** Opening MATERIAL FOR THE TASK block **

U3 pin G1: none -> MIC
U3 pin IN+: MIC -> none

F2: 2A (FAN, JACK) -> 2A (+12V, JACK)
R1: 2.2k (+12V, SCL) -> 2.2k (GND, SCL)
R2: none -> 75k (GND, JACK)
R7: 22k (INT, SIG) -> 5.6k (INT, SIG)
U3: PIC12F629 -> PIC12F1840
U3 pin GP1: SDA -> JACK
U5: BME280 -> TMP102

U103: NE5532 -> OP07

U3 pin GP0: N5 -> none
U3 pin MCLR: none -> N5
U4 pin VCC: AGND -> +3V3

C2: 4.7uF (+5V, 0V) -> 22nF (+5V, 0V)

** Closing MATERIAL FOR THE TASK block **

ACTION ITEM:
The full listing must be retyped precisely, with no line left out.

YOUR RESPONSE:
U3 pin G1: none -> MIC
U3 pin IN+: MIC -> none

F2: 2A (FAN, JACK) -> 2A (+12V, JACK)
R1: 2.2k (+12V, SCL) -> 2.2k (GND, SCL)
R2: none -> 75k (GND, JACK)
R7: 22k (INT, SIG) -> 5.6k (INT, SIG)
U3: PIC12F629 -> PIC12F1840
U3 pin GP1: SDA -> JACK
U5: BME280 -> TMP102

U103: NE5532 -> OP07

U3 pin GP0: N5 -> none
U3 pin MCLR: none -> N5
U4 pin VCC: AGND -> +3V3

C2: 4.7uF (+5V, 0V) -> 22nF (+5V, 0V)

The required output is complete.